## EXERCISE DETAILS
Please transcribe the entries below exactly and leave out every picture.

## GIVEN ENTRIES

* * *

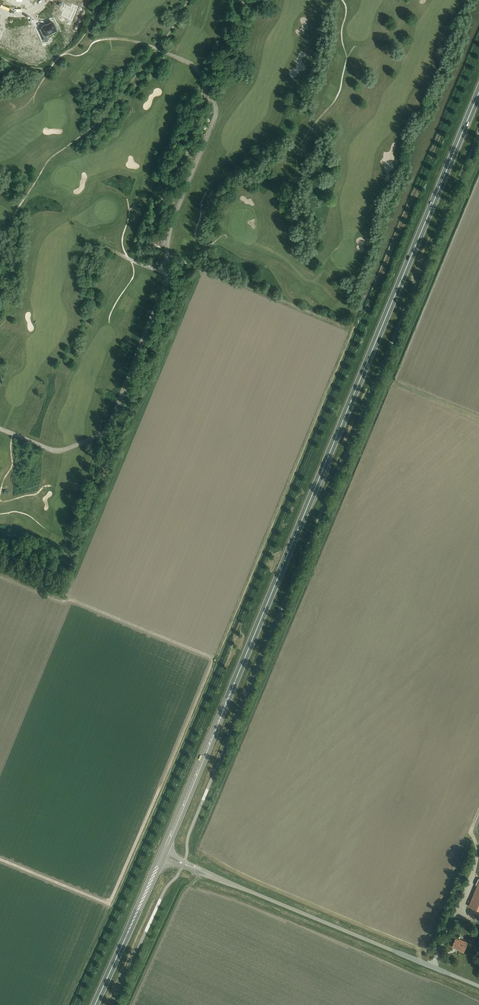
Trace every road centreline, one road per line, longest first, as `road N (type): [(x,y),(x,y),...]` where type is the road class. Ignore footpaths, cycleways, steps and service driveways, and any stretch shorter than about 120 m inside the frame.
road 1 (trunk): [(252,639),(478,93)]
road 2 (unclassified): [(478,988),(165,858)]
road 3 (trunk): [(252,639),(160,856)]
road 4 (trunk): [(165,858),(252,639)]

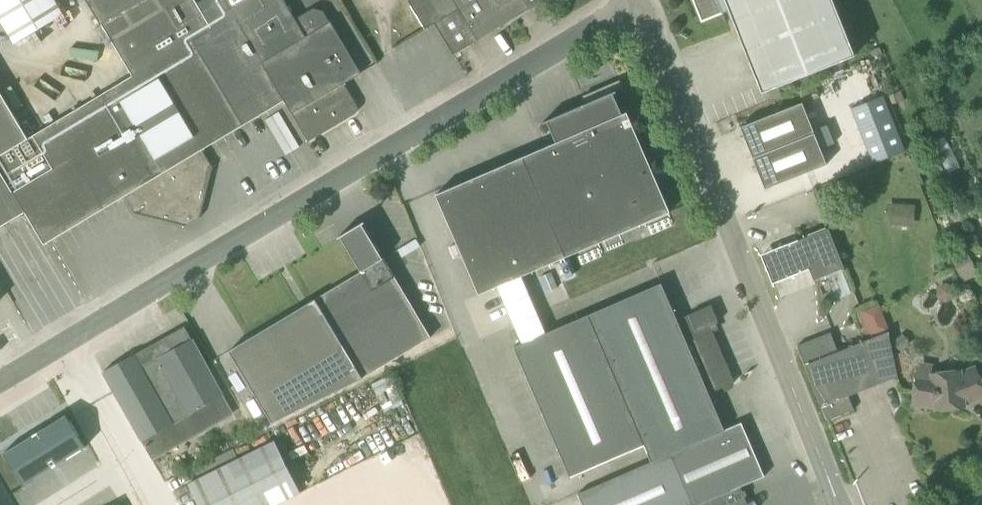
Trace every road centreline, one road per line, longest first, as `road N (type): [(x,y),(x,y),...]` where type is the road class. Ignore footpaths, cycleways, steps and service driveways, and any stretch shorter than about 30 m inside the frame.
road 1 (unclassified): [(0,383),(639,4)]
road 2 (unclassified): [(836,504),(639,4)]

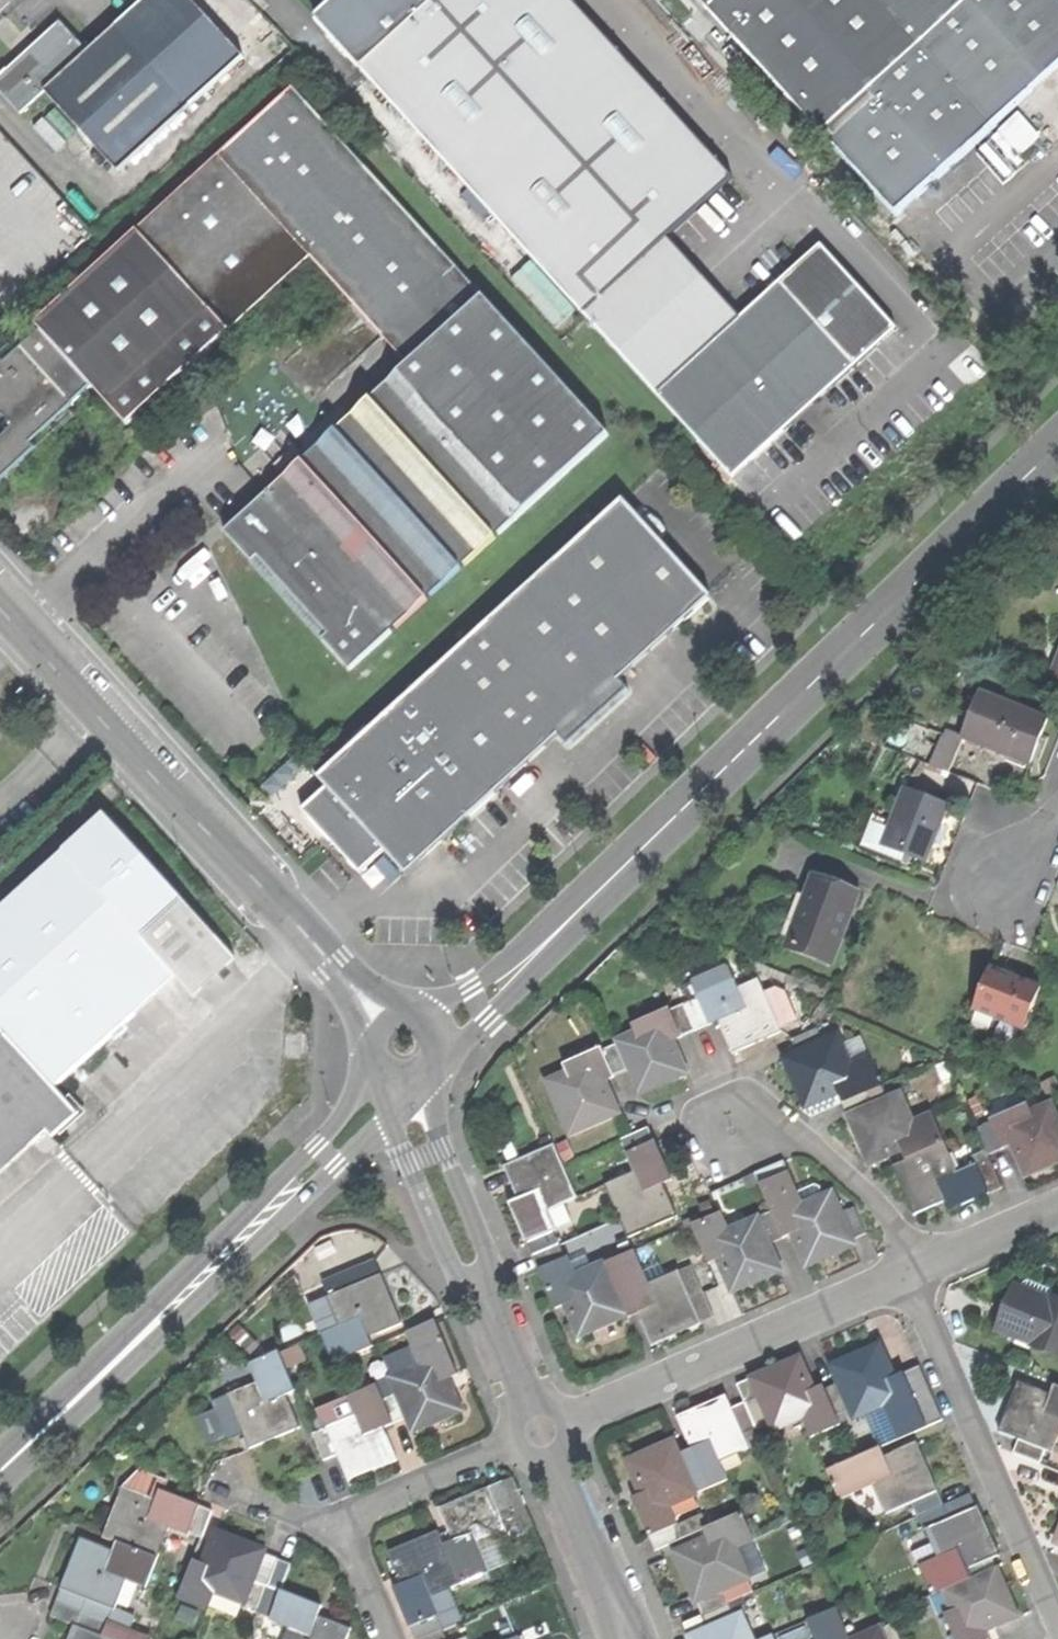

* * *

## YOUR RESPONSE
Trace every road centreline, one road per line, longest first, as `road N (type): [(x,y),(x,y),...]` where type is the road class. Ignore footpaths, cycleways, steps and service driveways, and any stretch shorter than about 120 m inside the frame.
road 1 (trunk): [(252,639),(478,93)]
road 2 (unclassified): [(478,988),(165,858)]
road 3 (trunk): [(252,639),(160,856)]
road 4 (trunk): [(165,858),(252,639)]

Trace every road centreline, one road per line, longest first, as `road N (type): [(x,y),(x,y),...]` where type is the road class. Ignore footpaths, cycleways, steps and service driveways, and any stretch shorter than about 30 m inside the frame.
road 1 (unclassified): [(0,383),(639,4)]
road 2 (unclassified): [(836,504),(639,4)]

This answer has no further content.